→ **ASSIGNMENT**
Each entry must come back word for word; drop the images as you go.
+++ SUPPLIED DATA +++
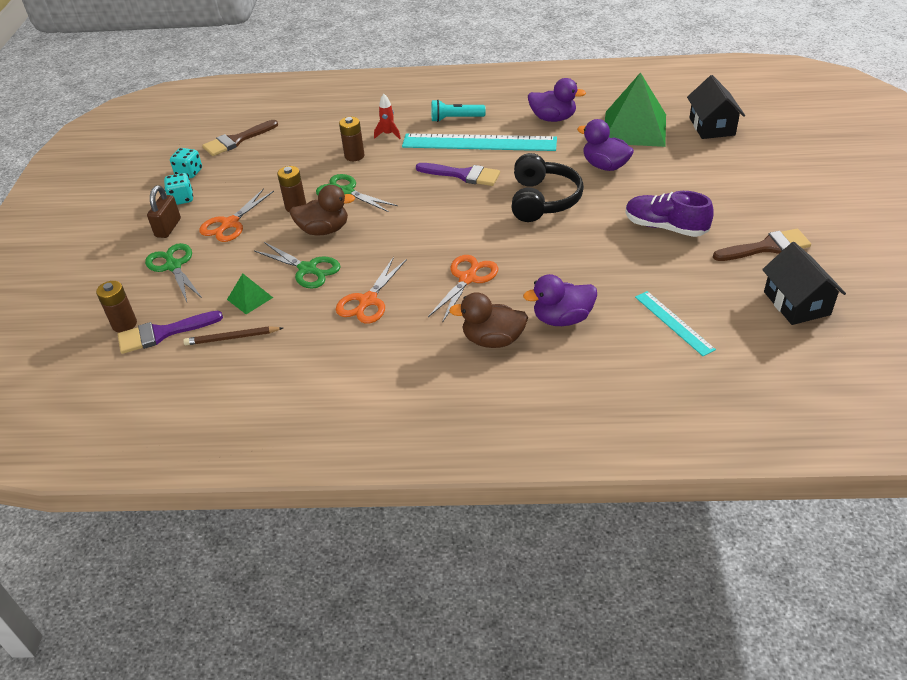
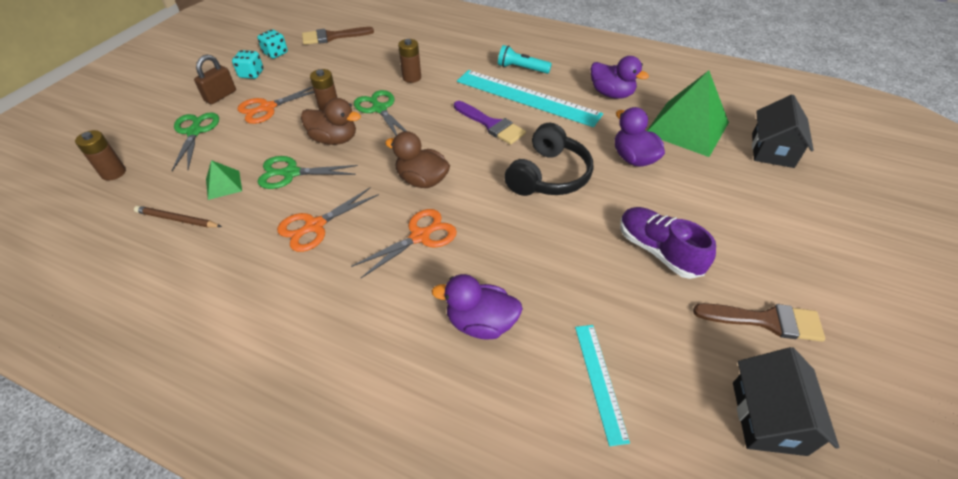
camera: 20 degrees right, 5 degrees up
purple brush [118,311,223,354] -> none
green scissors [254,242,340,289] -> green scissors turned 120 degrees clockwise [258,156,358,189]
red rocket [374,94,401,139] -> none
brown duck [449,292,528,348] -> brown duck moved to [385,131,450,188]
+++
→ **SOLUTION**
camera: 20 degrees right, 5 degrees up
purple brush [118,311,223,354] -> none
green scissors [254,242,340,289] -> green scissors turned 120 degrees clockwise [258,156,358,189]
red rocket [374,94,401,139] -> none
brown duck [449,292,528,348] -> brown duck moved to [385,131,450,188]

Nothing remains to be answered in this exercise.